▶ **RECORDS PROVIDED**
• • • • •
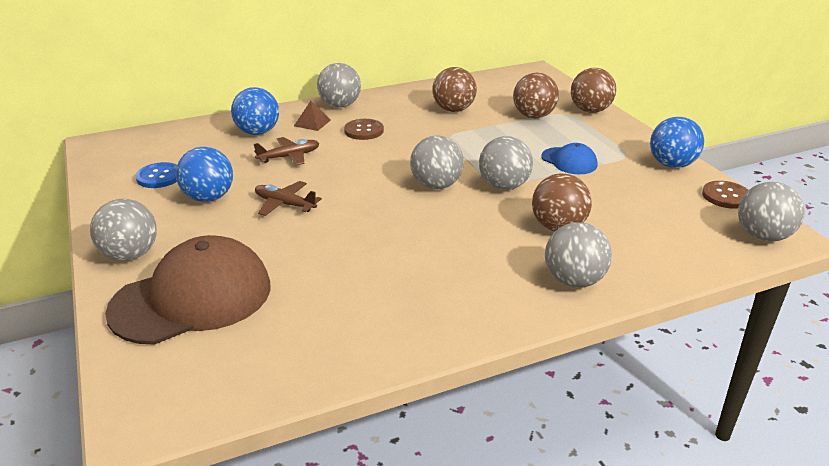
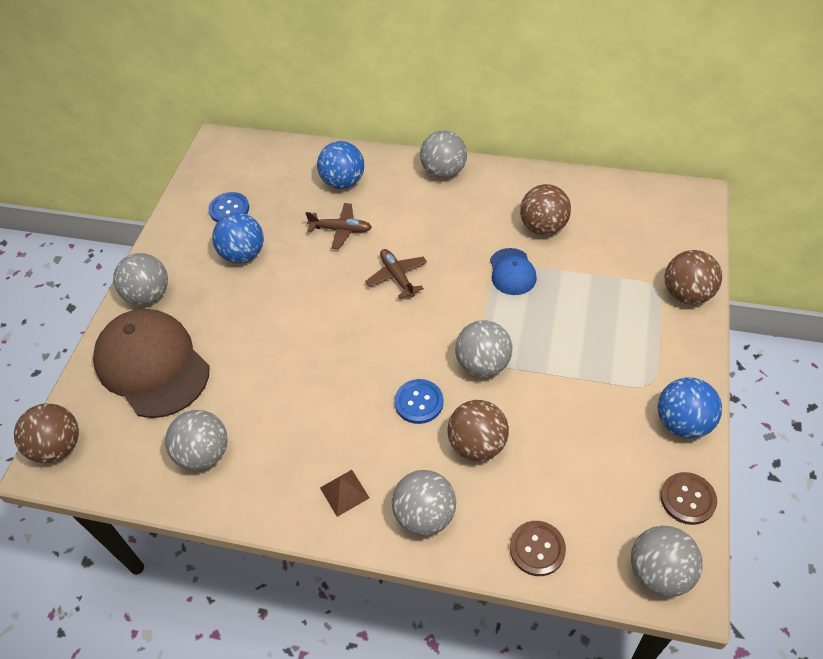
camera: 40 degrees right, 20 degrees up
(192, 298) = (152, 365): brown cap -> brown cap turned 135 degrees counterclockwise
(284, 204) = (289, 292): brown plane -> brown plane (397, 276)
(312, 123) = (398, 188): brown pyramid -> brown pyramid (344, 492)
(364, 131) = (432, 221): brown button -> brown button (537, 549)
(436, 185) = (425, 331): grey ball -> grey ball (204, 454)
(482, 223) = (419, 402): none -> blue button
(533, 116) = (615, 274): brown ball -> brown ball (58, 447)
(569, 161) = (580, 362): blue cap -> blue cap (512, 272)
• • • • •
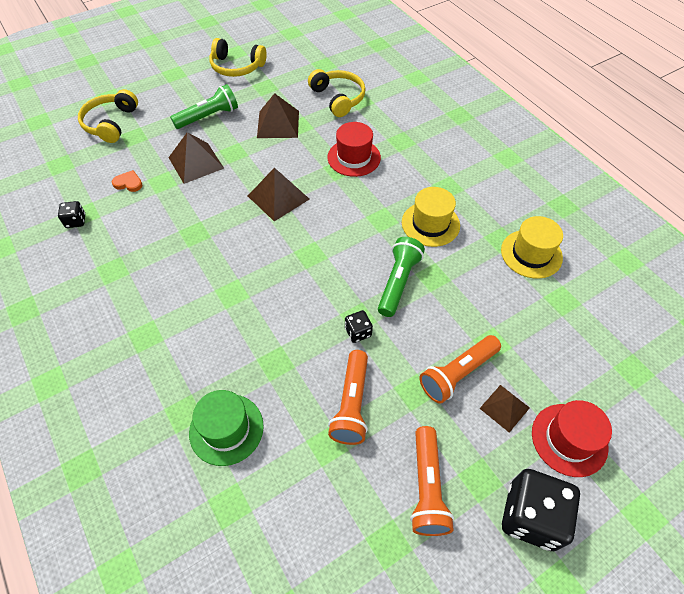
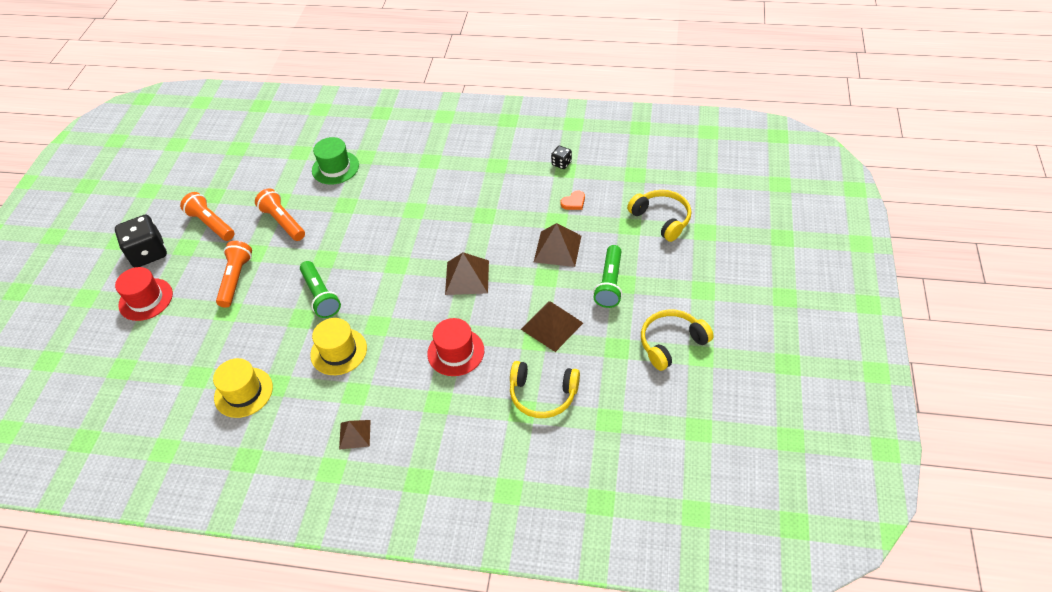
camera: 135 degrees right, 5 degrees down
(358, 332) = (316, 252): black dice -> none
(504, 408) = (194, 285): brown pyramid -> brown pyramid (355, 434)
• • • • •
▶ **EXERCISE DESCRIPTION**
Quote the listing above, but only from the line that shows "camera: 40 degrees right, 20 degrees up" through the line that shows "(569, 161) = (580, 362): blue".

▶ **SOLUTION FOR THIS PROBLEM**
camera: 40 degrees right, 20 degrees up
(192, 298) = (152, 365): brown cap -> brown cap turned 135 degrees counterclockwise
(284, 204) = (289, 292): brown plane -> brown plane (397, 276)
(312, 123) = (398, 188): brown pyramid -> brown pyramid (344, 492)
(364, 131) = (432, 221): brown button -> brown button (537, 549)
(436, 185) = (425, 331): grey ball -> grey ball (204, 454)
(482, 223) = (419, 402): none -> blue button
(533, 116) = (615, 274): brown ball -> brown ball (58, 447)
(569, 161) = (580, 362): blue cap -> blue cap (512, 272)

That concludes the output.